Coordinate-based change listings:
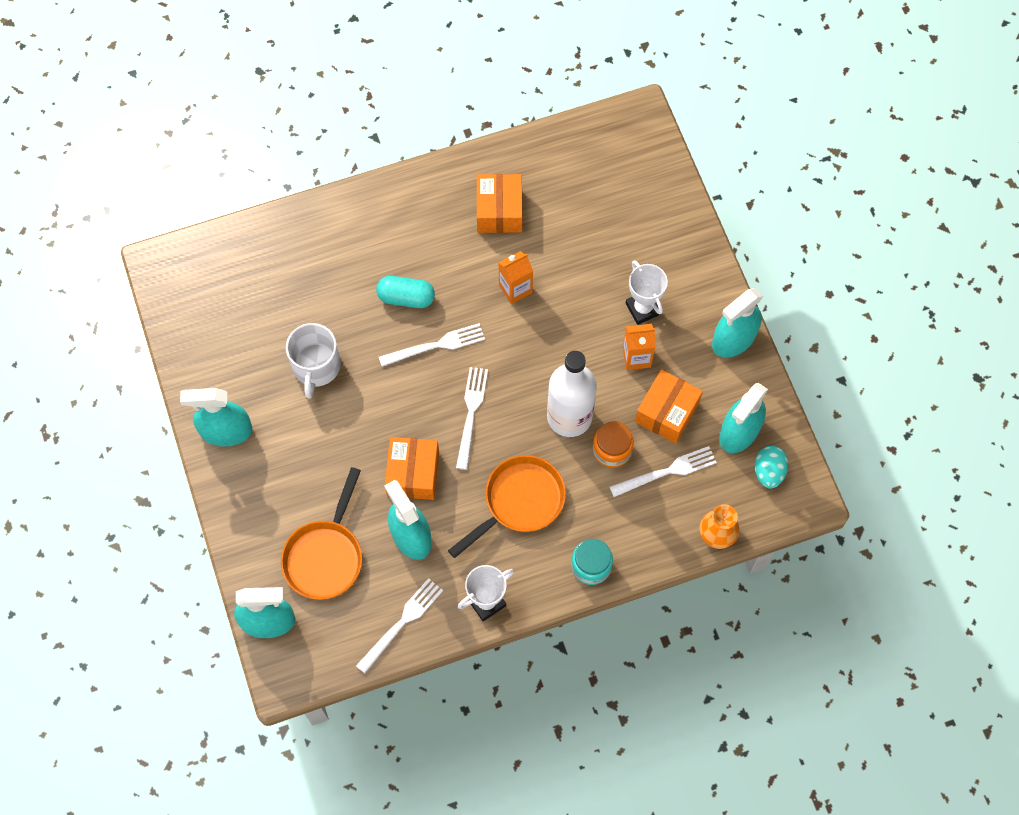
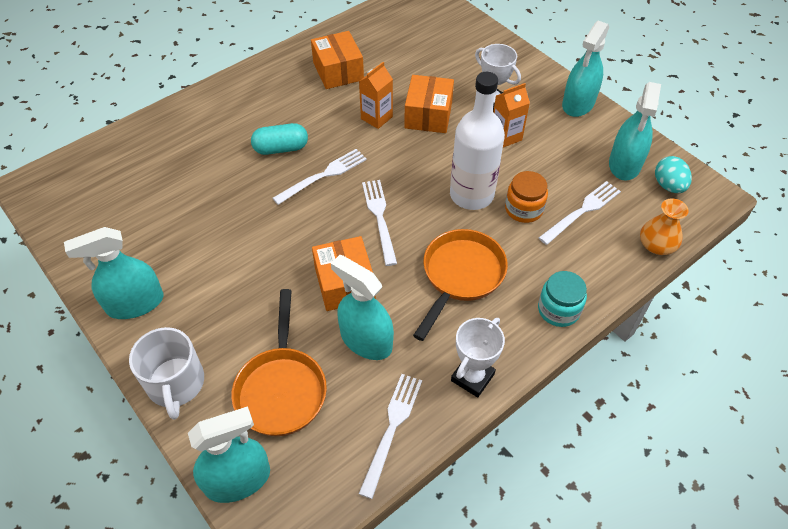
camera: 20 degrees left, 15 degrees down
white mug [286,323,341,398] -> white mug moved to [129,327,204,420]
orange box [635,369,703,444] -> orange box moved to [404,75,454,133]

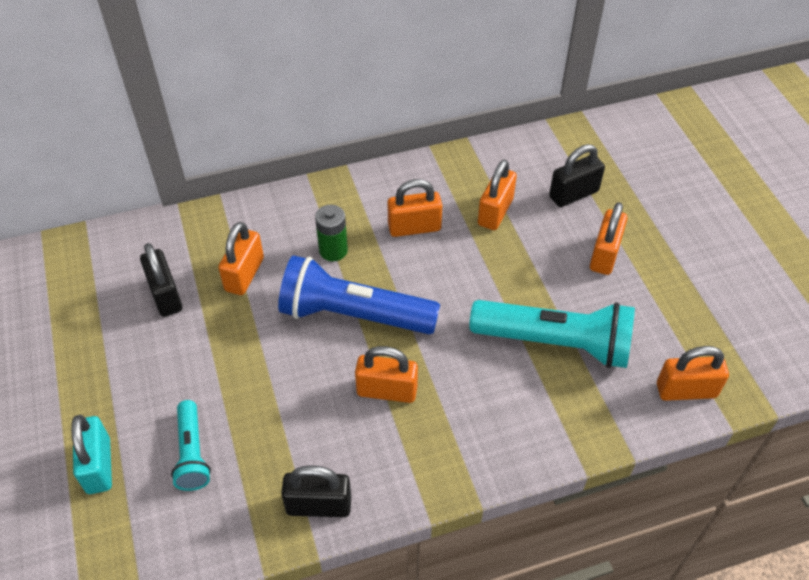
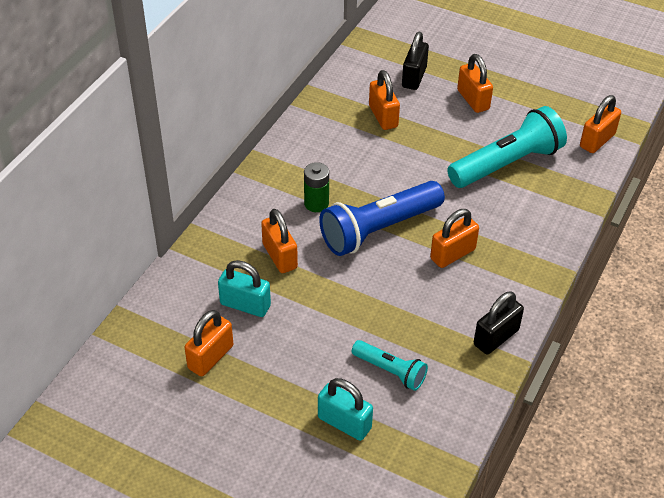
camera: 45 degrees left, 5 degrees down
black padlock [140,243,182,317] -> turquoise padlock [218,260,271,317]
orange padlock [387,179,442,237] -> orange padlock moved to [185,310,233,376]

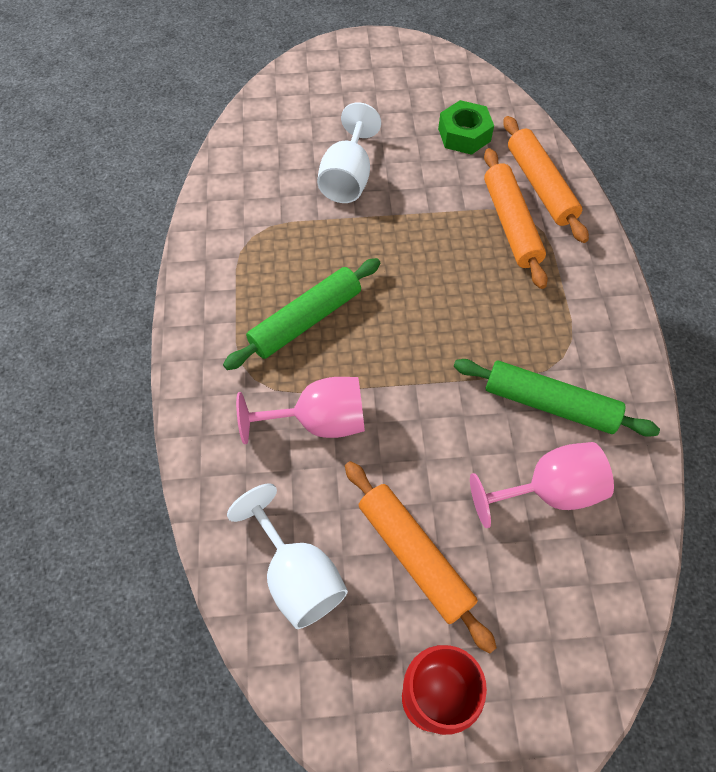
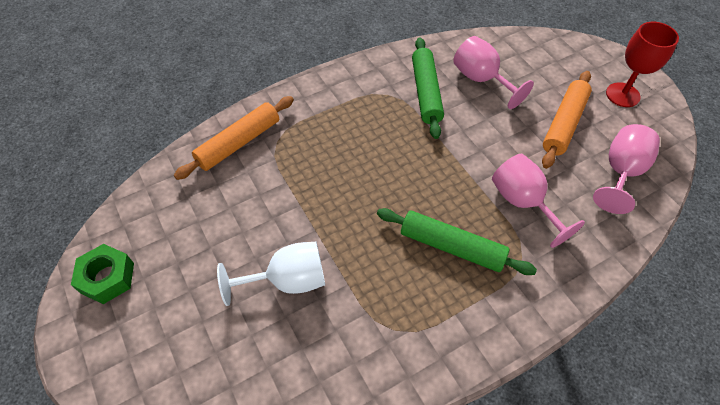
camera: 115 degrees left, 5 degrees down
white goblet [227,483,348,629] -> pink goblet [593,124,660,214]
green nut [438,100,494,155] -> green nut moved to [71,244,134,304]
orange rolling pin [484,148,548,289] -> none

What is being asked
Return word for word the line bearing "white mug [286,323,341,398]" and every later line of the entries, but none of the pictures.

Exercise answer
white mug [286,323,341,398] -> white mug moved to [129,327,204,420]
orange box [635,369,703,444] -> orange box moved to [404,75,454,133]

camera: 45 degrees left, 5 degrees down
black padlock [140,243,182,317] -> turquoise padlock [218,260,271,317]
orange padlock [387,179,442,237] -> orange padlock moved to [185,310,233,376]

camera: 115 degrees left, 5 degrees down
white goblet [227,483,348,629] -> pink goblet [593,124,660,214]
green nut [438,100,494,155] -> green nut moved to [71,244,134,304]
orange rolling pin [484,148,548,289] -> none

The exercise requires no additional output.